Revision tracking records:
%%

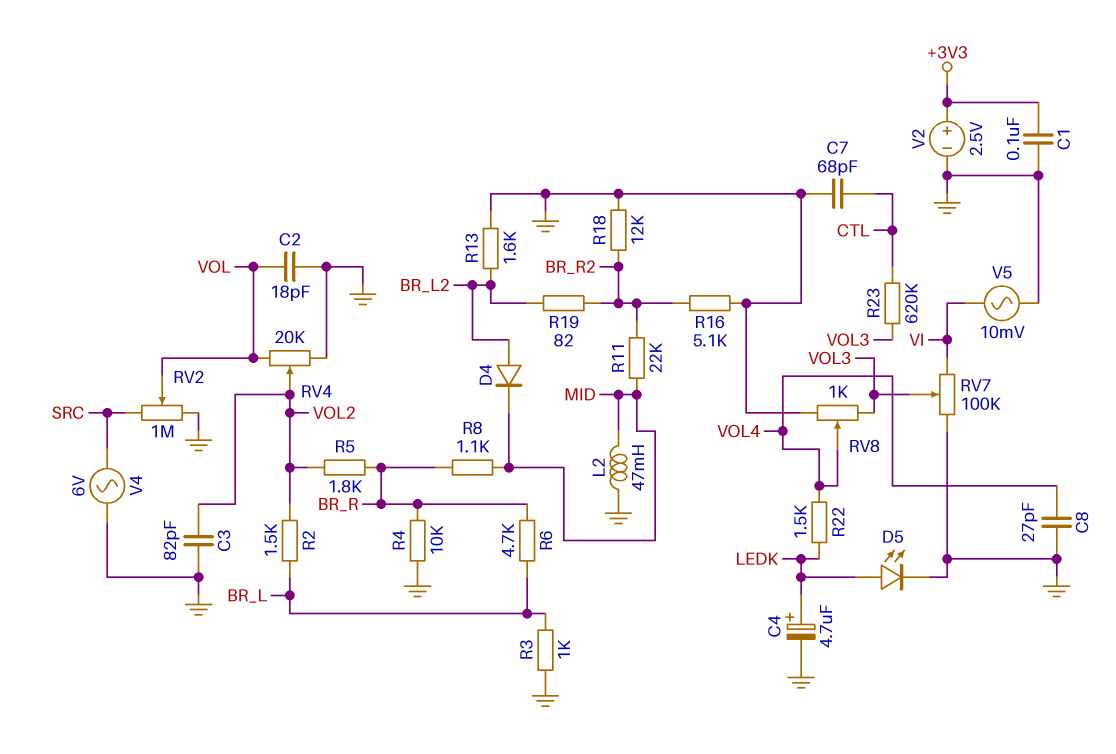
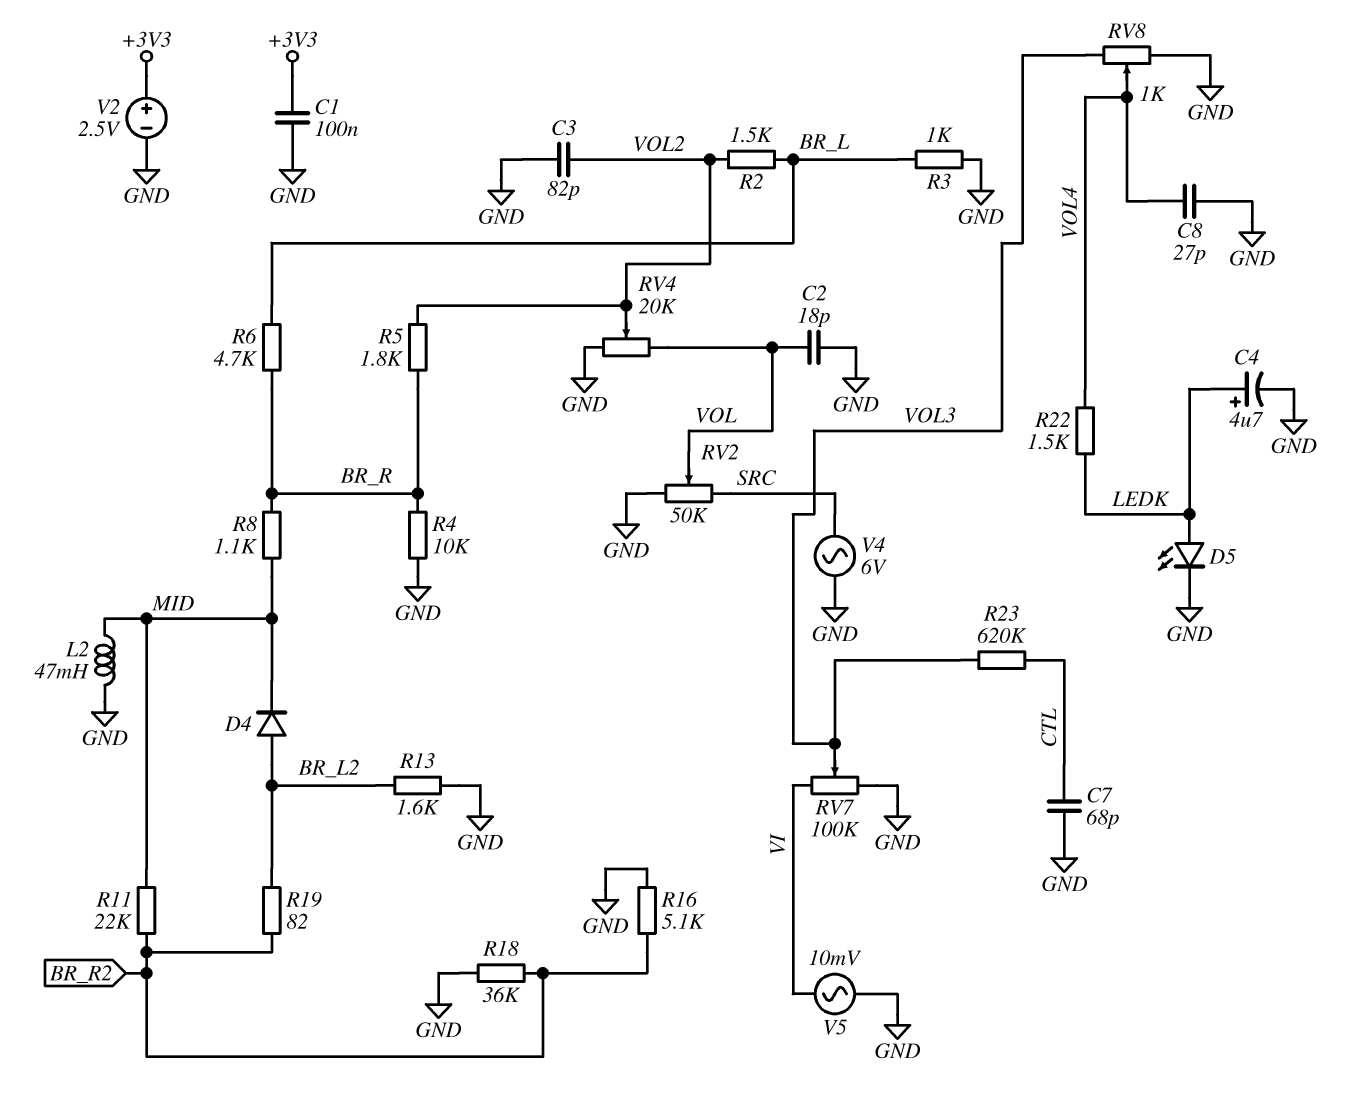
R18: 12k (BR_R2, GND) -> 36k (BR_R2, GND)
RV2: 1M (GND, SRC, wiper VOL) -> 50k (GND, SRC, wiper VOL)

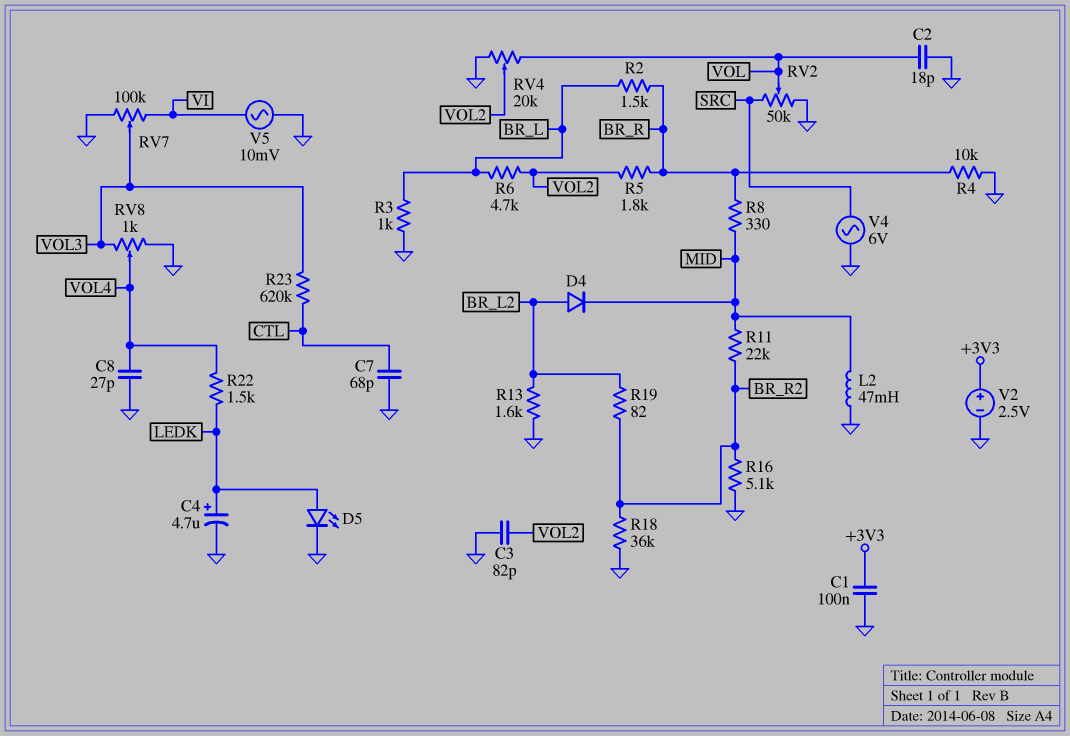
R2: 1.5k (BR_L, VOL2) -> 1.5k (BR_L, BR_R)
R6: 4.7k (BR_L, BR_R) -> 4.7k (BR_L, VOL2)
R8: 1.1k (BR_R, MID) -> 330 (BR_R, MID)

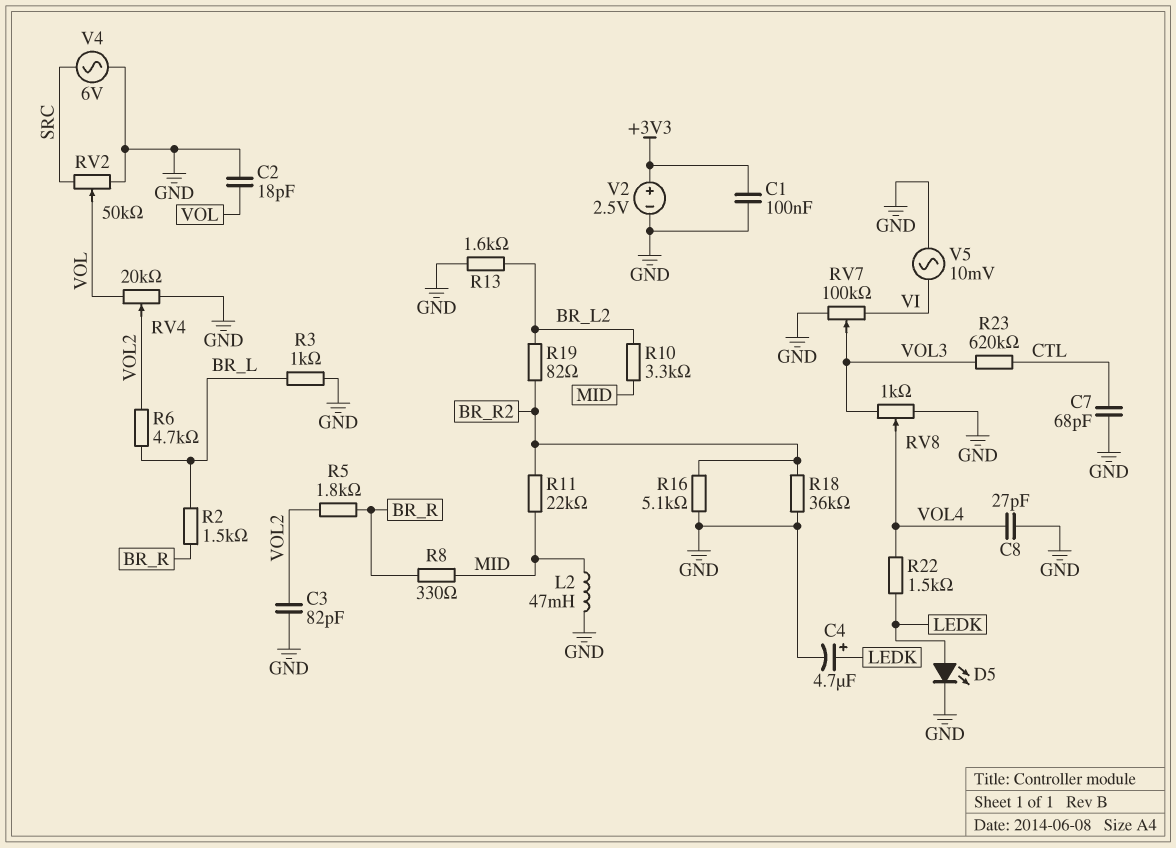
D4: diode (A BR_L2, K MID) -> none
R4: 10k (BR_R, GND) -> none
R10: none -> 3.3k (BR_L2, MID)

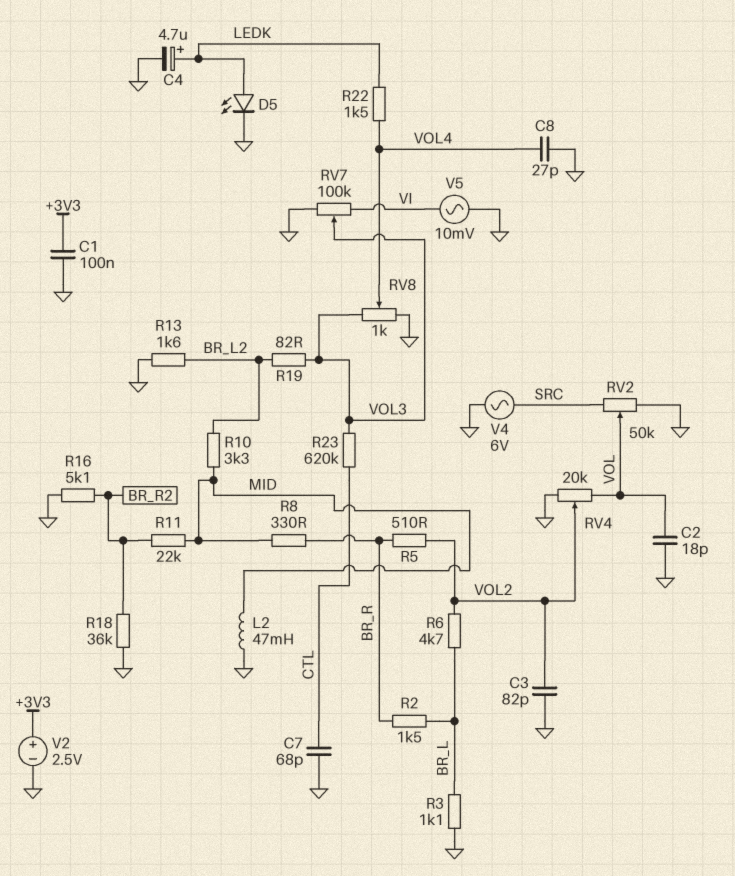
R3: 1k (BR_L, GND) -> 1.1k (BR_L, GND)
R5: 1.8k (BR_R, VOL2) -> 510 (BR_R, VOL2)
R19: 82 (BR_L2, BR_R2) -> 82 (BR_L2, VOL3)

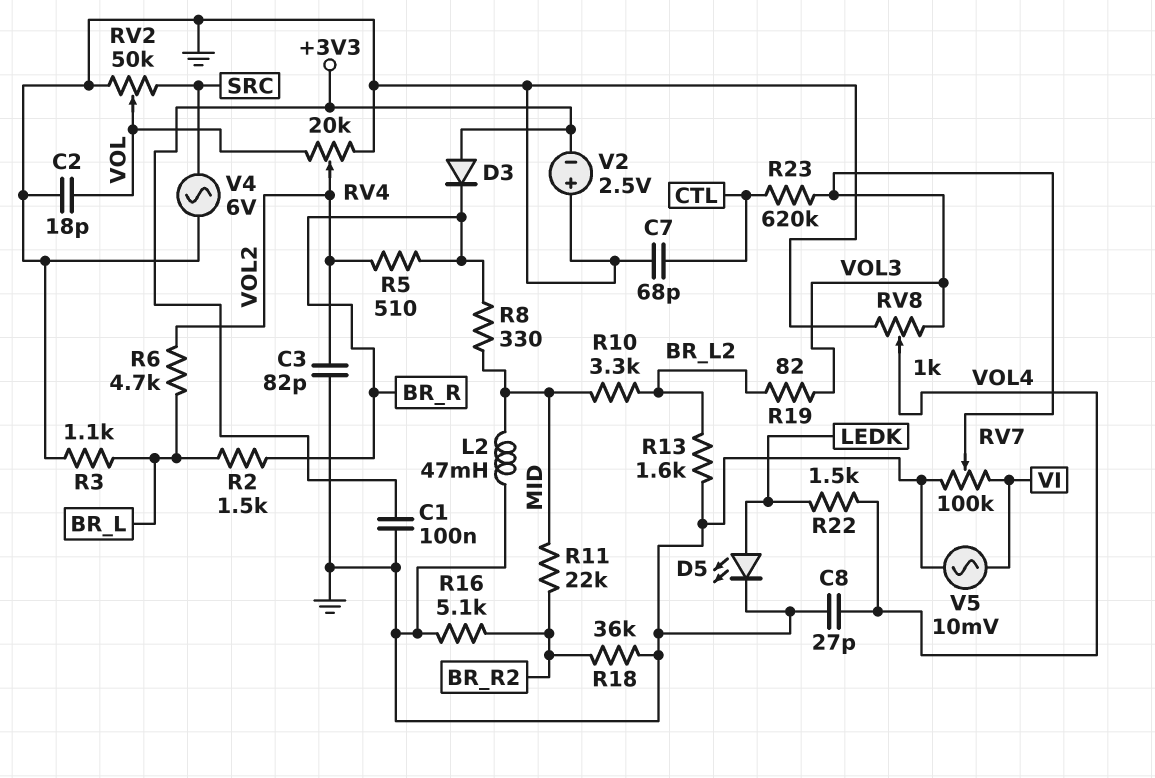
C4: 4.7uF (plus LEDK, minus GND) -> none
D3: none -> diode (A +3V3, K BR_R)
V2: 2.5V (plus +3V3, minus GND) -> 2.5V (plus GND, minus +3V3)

%%

TRY IT → Keeping the pictures out, output the records from above exactly and completely.

EXERCISE RESULT →
R18: 12k (BR_R2, GND) -> 36k (BR_R2, GND)
RV2: 1M (GND, SRC, wiper VOL) -> 50k (GND, SRC, wiper VOL)

R2: 1.5k (BR_L, VOL2) -> 1.5k (BR_L, BR_R)
R6: 4.7k (BR_L, BR_R) -> 4.7k (BR_L, VOL2)
R8: 1.1k (BR_R, MID) -> 330 (BR_R, MID)

D4: diode (A BR_L2, K MID) -> none
R4: 10k (BR_R, GND) -> none
R10: none -> 3.3k (BR_L2, MID)

R3: 1k (BR_L, GND) -> 1.1k (BR_L, GND)
R5: 1.8k (BR_R, VOL2) -> 510 (BR_R, VOL2)
R19: 82 (BR_L2, BR_R2) -> 82 (BR_L2, VOL3)

C4: 4.7uF (plus LEDK, minus GND) -> none
D3: none -> diode (A +3V3, K BR_R)
V2: 2.5V (plus +3V3, minus GND) -> 2.5V (plus GND, minus +3V3)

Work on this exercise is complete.